**Task brief:** In the records that come next, find every line with "DGND". Return those lines.

**Available records:**
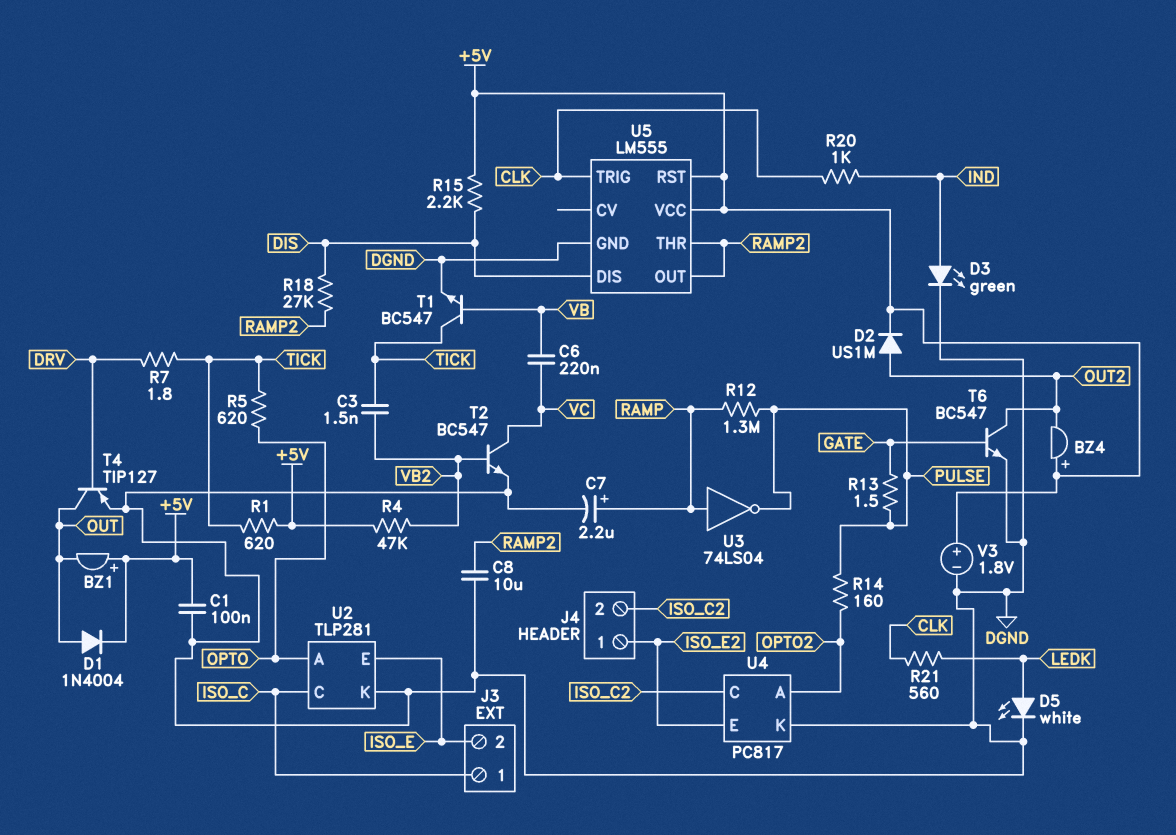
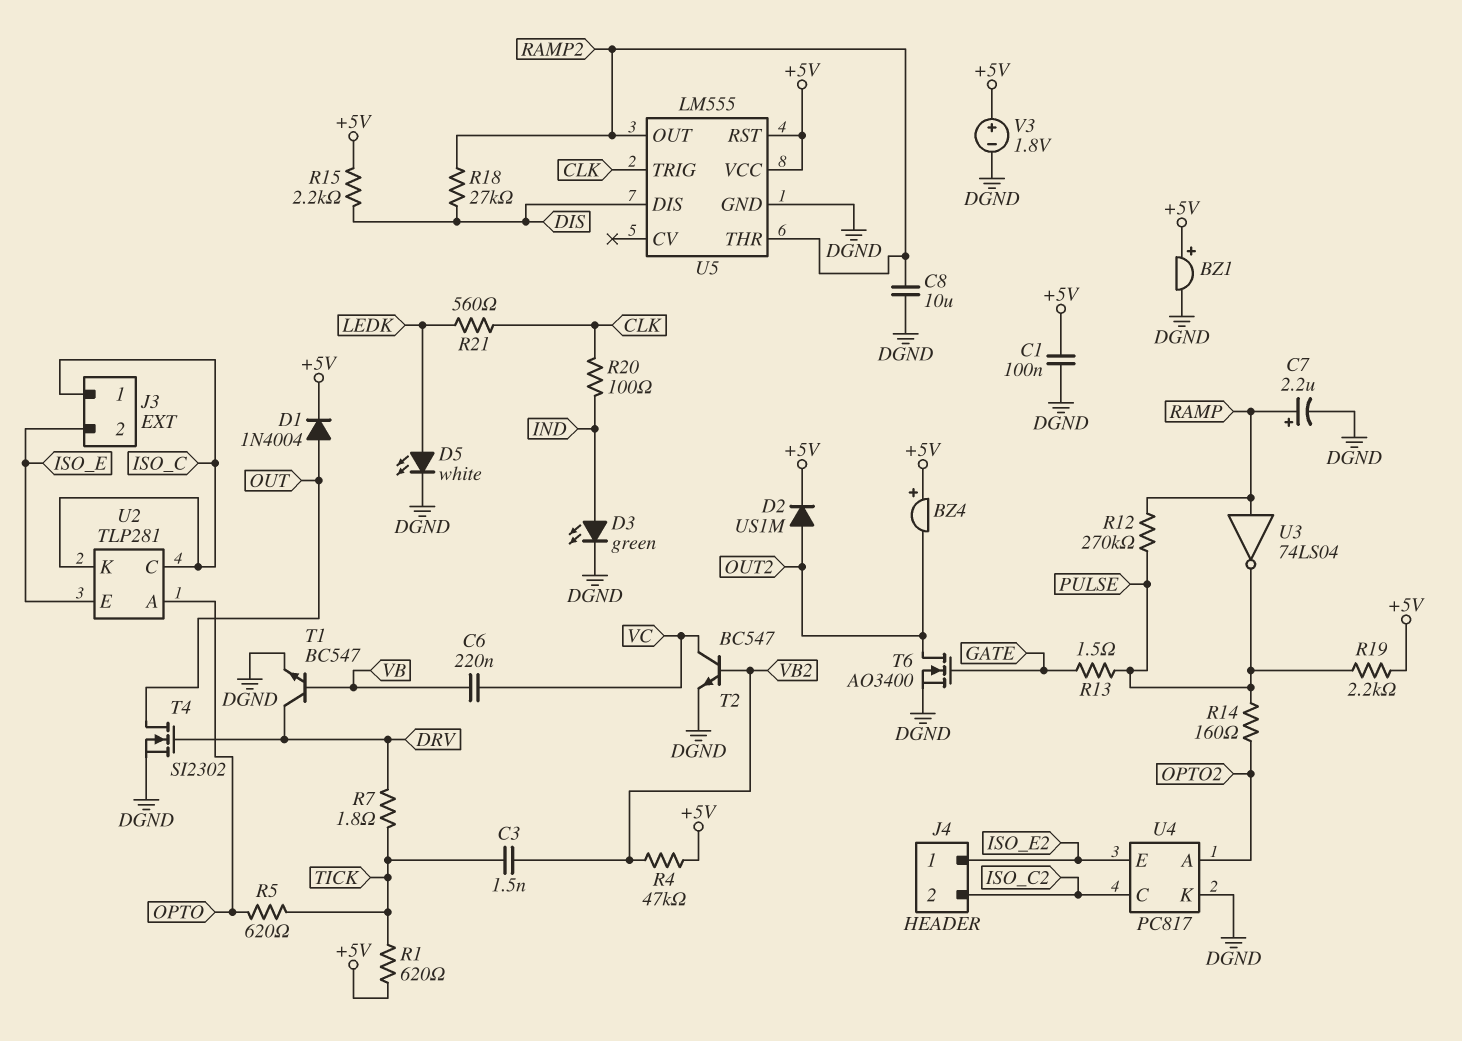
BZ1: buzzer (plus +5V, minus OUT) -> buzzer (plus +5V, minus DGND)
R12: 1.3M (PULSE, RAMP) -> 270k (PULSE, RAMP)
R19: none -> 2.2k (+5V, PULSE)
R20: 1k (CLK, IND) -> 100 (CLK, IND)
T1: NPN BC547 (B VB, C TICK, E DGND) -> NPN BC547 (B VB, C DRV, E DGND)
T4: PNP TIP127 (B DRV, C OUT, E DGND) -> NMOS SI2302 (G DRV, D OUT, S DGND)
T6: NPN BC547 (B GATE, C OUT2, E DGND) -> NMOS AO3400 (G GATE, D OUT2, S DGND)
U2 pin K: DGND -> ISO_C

==

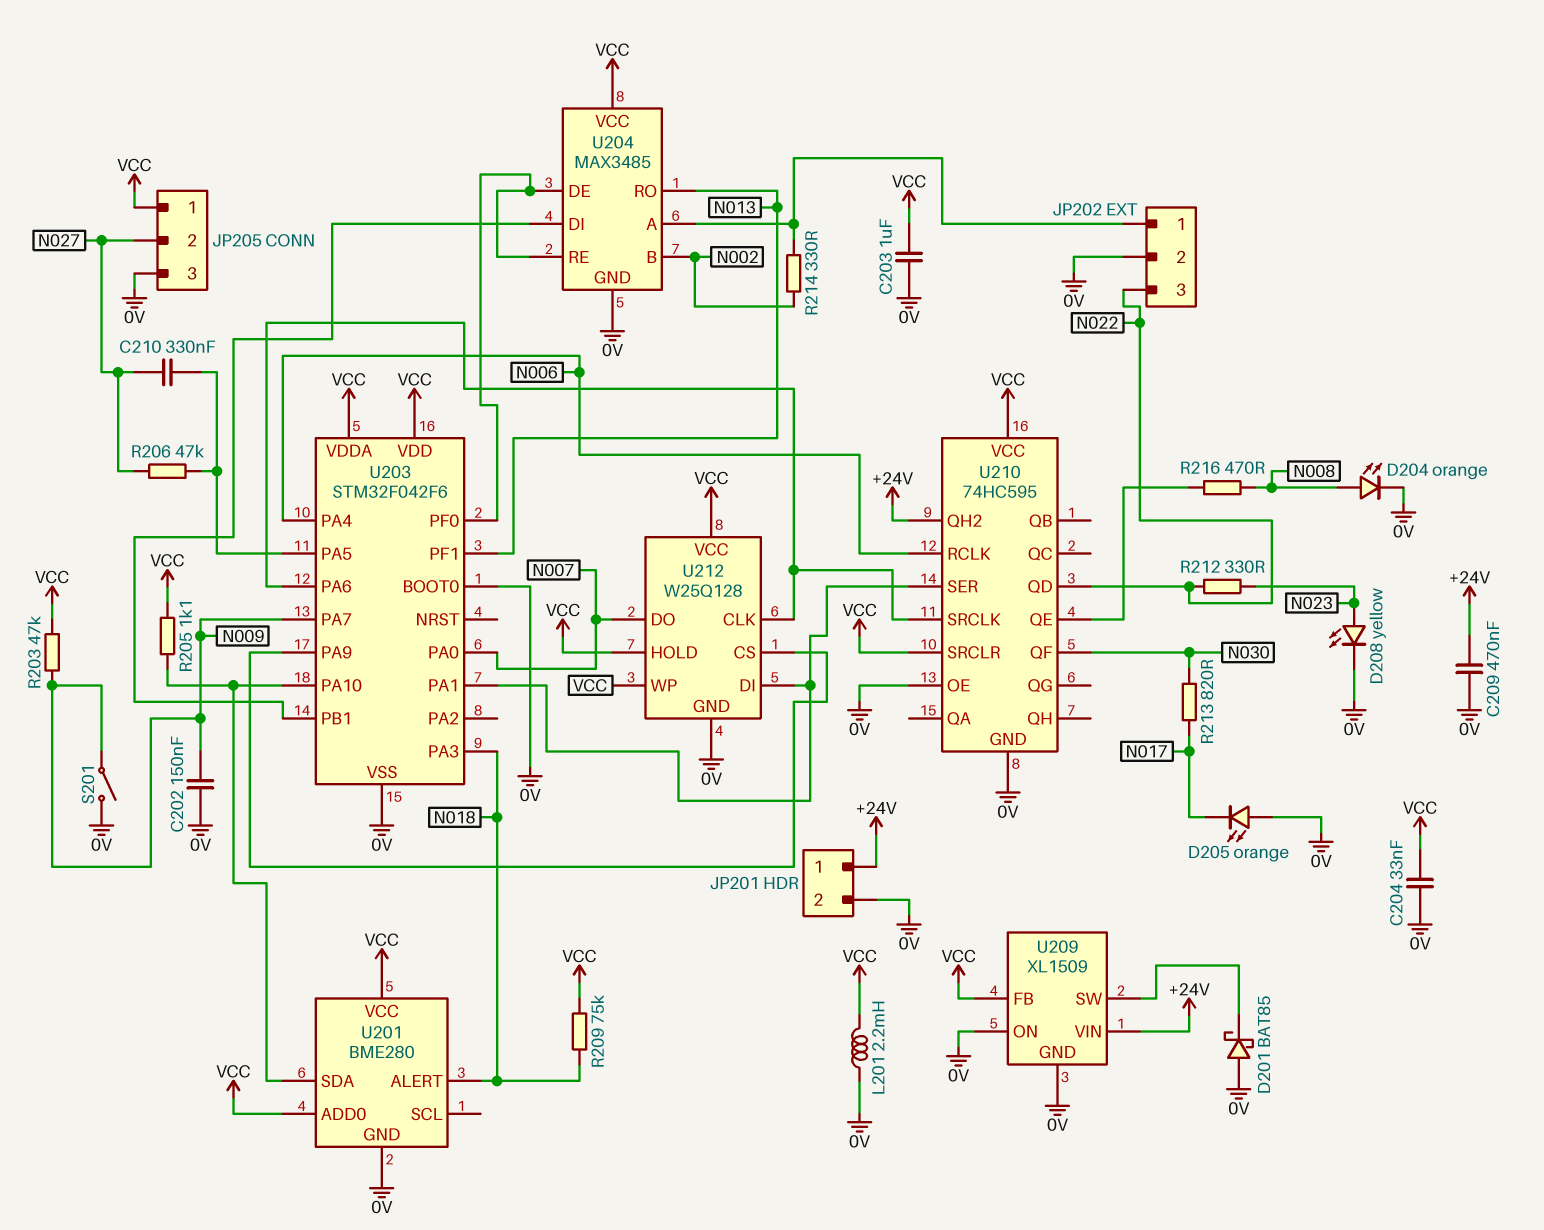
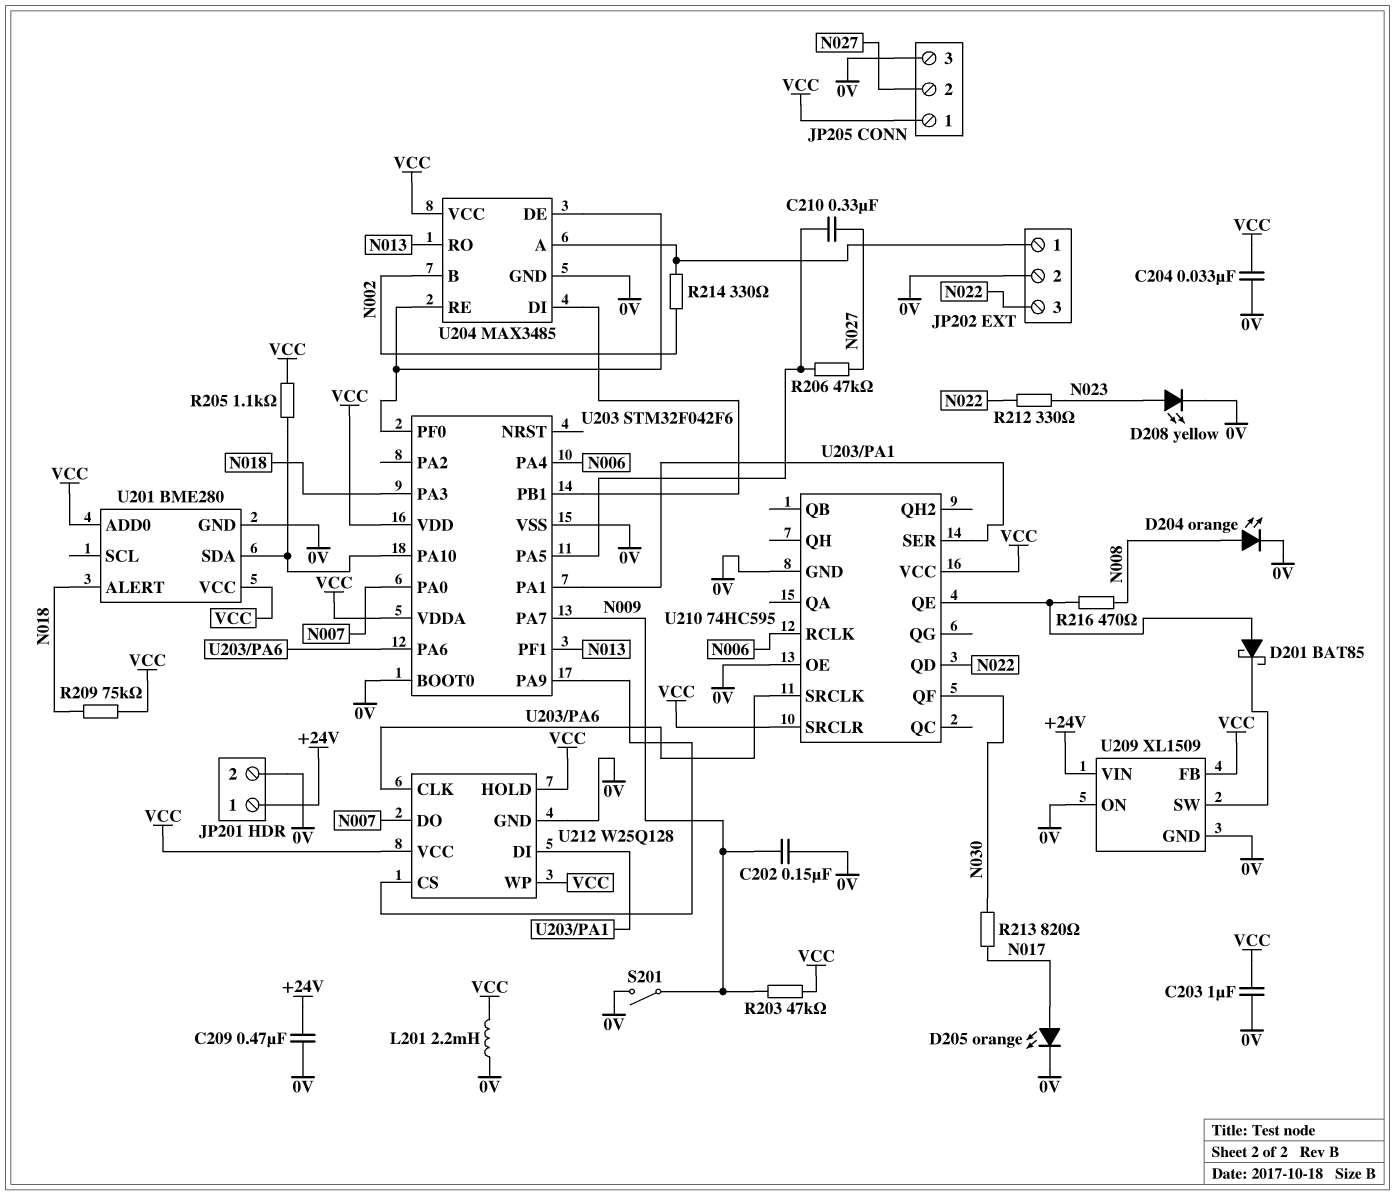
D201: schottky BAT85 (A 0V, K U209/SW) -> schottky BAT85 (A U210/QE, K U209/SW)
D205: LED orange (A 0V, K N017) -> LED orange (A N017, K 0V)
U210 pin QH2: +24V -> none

**Your response:**
BZ1: buzzer (plus +5V, minus OUT) -> buzzer (plus +5V, minus DGND)
T1: NPN BC547 (B VB, C TICK, E DGND) -> NPN BC547 (B VB, C DRV, E DGND)
T4: PNP TIP127 (B DRV, C OUT, E DGND) -> NMOS SI2302 (G DRV, D OUT, S DGND)
T6: NPN BC547 (B GATE, C OUT2, E DGND) -> NMOS AO3400 (G GATE, D OUT2, S DGND)
U2 pin K: DGND -> ISO_C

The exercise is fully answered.